===== DATA FOR THE TASK
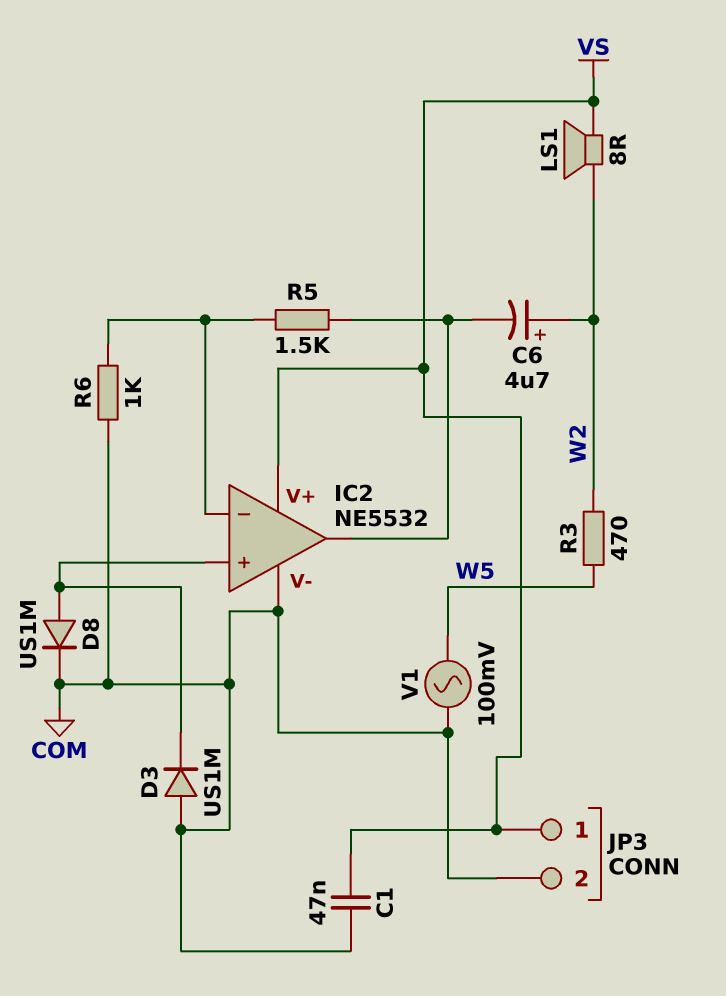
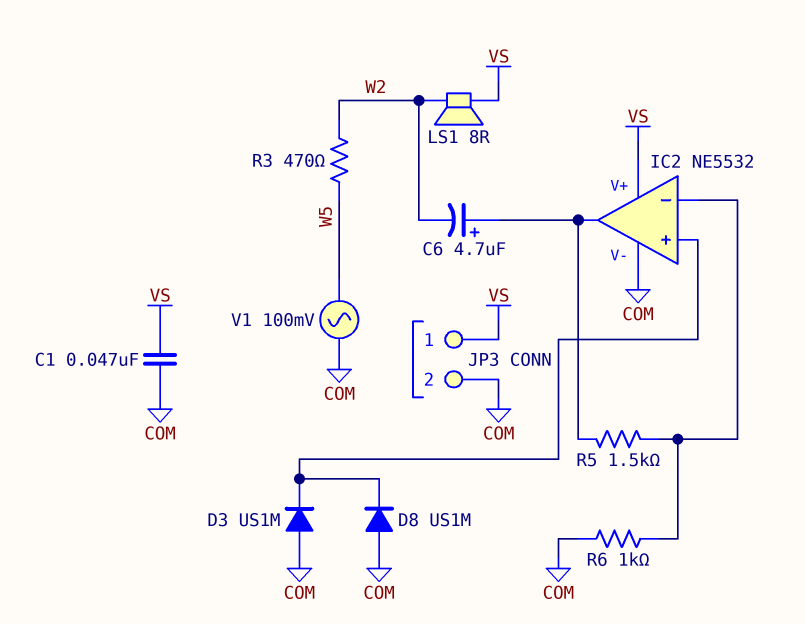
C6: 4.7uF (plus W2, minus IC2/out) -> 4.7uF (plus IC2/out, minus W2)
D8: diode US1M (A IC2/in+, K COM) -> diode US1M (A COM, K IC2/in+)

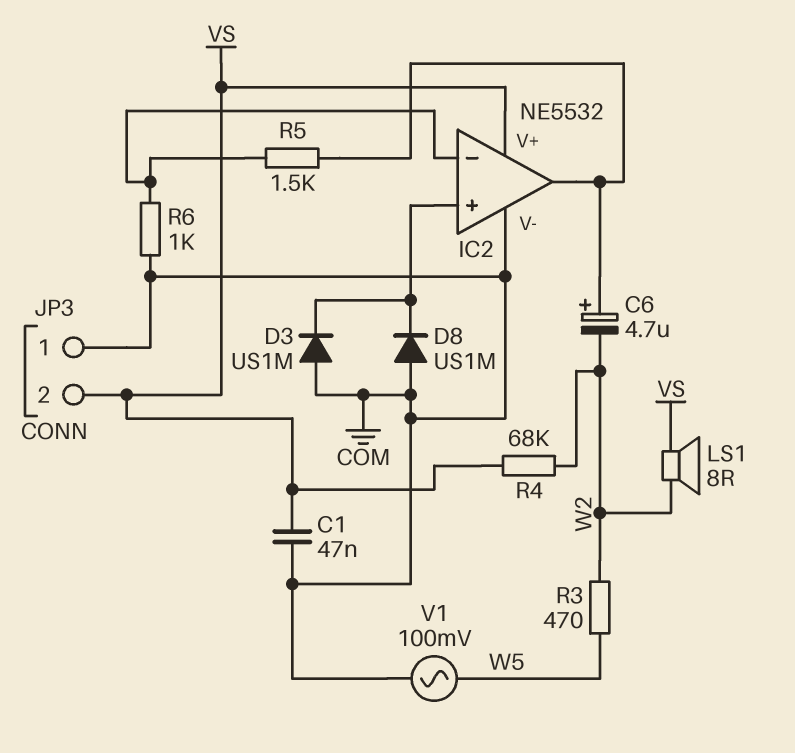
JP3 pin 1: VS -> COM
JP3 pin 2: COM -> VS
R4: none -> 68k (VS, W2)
==========
- WHAT IS NEEDED -
When you transcribe the entries above, keep every word exact and leave out the pictures.

- SOLUTION BELOW -
C6: 4.7uF (plus W2, minus IC2/out) -> 4.7uF (plus IC2/out, minus W2)
D8: diode US1M (A IC2/in+, K COM) -> diode US1M (A COM, K IC2/in+)

JP3 pin 1: VS -> COM
JP3 pin 2: COM -> VS
R4: none -> 68k (VS, W2)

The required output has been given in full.